Repeat the records below line by line, exactly, finishing on the line that contains "tan brick D2:E2".
BEGIN Given data
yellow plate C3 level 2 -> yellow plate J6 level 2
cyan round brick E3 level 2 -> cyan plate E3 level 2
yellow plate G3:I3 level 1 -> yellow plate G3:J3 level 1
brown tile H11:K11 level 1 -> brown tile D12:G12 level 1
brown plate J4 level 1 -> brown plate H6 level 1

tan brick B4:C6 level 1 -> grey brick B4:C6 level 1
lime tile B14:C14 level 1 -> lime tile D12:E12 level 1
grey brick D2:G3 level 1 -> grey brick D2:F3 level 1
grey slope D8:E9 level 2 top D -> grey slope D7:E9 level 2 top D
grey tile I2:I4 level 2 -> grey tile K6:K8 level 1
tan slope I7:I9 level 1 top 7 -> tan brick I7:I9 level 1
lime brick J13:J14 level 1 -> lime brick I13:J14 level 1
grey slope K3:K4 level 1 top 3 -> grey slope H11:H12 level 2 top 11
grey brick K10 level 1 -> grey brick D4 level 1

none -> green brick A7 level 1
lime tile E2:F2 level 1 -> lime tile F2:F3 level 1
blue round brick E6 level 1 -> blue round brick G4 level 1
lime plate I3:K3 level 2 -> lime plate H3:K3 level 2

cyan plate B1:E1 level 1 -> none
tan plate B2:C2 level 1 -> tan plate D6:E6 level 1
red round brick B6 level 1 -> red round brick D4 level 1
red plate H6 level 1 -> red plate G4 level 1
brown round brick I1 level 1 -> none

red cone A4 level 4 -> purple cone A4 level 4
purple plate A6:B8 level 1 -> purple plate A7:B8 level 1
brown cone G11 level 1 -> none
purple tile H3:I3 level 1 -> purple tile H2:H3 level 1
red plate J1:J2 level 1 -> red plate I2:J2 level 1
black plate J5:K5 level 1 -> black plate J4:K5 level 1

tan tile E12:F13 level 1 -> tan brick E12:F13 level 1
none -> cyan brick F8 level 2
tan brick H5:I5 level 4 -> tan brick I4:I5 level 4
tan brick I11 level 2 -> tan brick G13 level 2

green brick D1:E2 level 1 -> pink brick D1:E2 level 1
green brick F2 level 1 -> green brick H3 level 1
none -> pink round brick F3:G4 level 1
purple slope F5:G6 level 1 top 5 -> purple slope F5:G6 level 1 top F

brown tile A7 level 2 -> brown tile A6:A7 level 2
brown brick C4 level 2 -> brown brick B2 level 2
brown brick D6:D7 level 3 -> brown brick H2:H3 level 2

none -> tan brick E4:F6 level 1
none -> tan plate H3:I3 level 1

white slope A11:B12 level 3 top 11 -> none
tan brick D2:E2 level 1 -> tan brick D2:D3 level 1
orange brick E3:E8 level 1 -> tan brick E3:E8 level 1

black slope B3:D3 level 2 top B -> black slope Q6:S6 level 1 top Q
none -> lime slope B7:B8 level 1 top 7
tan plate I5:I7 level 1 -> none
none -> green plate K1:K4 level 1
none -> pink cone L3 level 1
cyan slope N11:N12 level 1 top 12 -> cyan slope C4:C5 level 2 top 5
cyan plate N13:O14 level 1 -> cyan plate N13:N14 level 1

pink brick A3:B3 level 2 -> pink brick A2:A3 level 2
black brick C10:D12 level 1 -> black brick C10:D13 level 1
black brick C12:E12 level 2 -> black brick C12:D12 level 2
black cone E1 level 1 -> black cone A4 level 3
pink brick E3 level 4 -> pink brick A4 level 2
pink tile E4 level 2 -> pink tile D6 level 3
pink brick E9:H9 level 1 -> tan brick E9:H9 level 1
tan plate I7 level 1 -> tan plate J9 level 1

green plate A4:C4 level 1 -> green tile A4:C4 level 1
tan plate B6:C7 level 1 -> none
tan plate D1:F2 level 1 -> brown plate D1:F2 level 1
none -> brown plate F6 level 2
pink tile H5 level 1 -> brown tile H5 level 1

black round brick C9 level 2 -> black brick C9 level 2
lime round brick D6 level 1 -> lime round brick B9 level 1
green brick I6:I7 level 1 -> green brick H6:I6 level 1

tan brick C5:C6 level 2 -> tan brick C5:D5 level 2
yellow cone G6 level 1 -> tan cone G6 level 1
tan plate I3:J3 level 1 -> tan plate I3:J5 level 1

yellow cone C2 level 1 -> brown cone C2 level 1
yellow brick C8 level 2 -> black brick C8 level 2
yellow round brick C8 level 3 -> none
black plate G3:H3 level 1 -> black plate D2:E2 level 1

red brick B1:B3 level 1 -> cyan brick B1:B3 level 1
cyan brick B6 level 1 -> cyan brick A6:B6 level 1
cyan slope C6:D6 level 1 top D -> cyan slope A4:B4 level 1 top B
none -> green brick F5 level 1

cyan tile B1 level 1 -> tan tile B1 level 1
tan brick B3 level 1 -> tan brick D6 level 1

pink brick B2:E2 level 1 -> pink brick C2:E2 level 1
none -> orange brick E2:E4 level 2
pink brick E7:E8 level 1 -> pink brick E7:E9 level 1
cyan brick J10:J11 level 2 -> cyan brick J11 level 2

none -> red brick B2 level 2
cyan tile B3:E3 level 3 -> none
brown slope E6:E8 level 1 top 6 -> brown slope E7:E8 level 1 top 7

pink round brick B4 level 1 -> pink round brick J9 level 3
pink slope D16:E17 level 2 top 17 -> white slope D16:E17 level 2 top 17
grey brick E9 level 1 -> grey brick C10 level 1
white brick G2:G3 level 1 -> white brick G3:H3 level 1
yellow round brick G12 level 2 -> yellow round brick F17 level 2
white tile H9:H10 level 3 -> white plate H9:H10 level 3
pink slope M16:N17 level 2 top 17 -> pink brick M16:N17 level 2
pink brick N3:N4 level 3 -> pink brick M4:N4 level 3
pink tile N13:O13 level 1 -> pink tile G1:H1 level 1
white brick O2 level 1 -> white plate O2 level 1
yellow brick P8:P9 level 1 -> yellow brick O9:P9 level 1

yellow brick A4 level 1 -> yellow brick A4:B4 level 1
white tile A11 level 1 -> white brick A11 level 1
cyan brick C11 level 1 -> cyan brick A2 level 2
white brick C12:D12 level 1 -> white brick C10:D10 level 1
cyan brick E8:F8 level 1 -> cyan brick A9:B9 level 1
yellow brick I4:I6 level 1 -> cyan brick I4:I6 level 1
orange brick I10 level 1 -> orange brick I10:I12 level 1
END Given data
→ Solution for this task
yellow plate C3 level 2 -> yellow plate J6 level 2
cyan round brick E3 level 2 -> cyan plate E3 level 2
yellow plate G3:I3 level 1 -> yellow plate G3:J3 level 1
brown tile H11:K11 level 1 -> brown tile D12:G12 level 1
brown plate J4 level 1 -> brown plate H6 level 1

tan brick B4:C6 level 1 -> grey brick B4:C6 level 1
lime tile B14:C14 level 1 -> lime tile D12:E12 level 1
grey brick D2:G3 level 1 -> grey brick D2:F3 level 1
grey slope D8:E9 level 2 top D -> grey slope D7:E9 level 2 top D
grey tile I2:I4 level 2 -> grey tile K6:K8 level 1
tan slope I7:I9 level 1 top 7 -> tan brick I7:I9 level 1
lime brick J13:J14 level 1 -> lime brick I13:J14 level 1
grey slope K3:K4 level 1 top 3 -> grey slope H11:H12 level 2 top 11
grey brick K10 level 1 -> grey brick D4 level 1

none -> green brick A7 level 1
lime tile E2:F2 level 1 -> lime tile F2:F3 level 1
blue round brick E6 level 1 -> blue round brick G4 level 1
lime plate I3:K3 level 2 -> lime plate H3:K3 level 2

cyan plate B1:E1 level 1 -> none
tan plate B2:C2 level 1 -> tan plate D6:E6 level 1
red round brick B6 level 1 -> red round brick D4 level 1
red plate H6 level 1 -> red plate G4 level 1
brown round brick I1 level 1 -> none

red cone A4 level 4 -> purple cone A4 level 4
purple plate A6:B8 level 1 -> purple plate A7:B8 level 1
brown cone G11 level 1 -> none
purple tile H3:I3 level 1 -> purple tile H2:H3 level 1
red plate J1:J2 level 1 -> red plate I2:J2 level 1
black plate J5:K5 level 1 -> black plate J4:K5 level 1

tan tile E12:F13 level 1 -> tan brick E12:F13 level 1
none -> cyan brick F8 level 2
tan brick H5:I5 level 4 -> tan brick I4:I5 level 4
tan brick I11 level 2 -> tan brick G13 level 2

green brick D1:E2 level 1 -> pink brick D1:E2 level 1
green brick F2 level 1 -> green brick H3 level 1
none -> pink round brick F3:G4 level 1
purple slope F5:G6 level 1 top 5 -> purple slope F5:G6 level 1 top F

brown tile A7 level 2 -> brown tile A6:A7 level 2
brown brick C4 level 2 -> brown brick B2 level 2
brown brick D6:D7 level 3 -> brown brick H2:H3 level 2

none -> tan brick E4:F6 level 1
none -> tan plate H3:I3 level 1

white slope A11:B12 level 3 top 11 -> none
tan brick D2:E2 level 1 -> tan brick D2:D3 level 1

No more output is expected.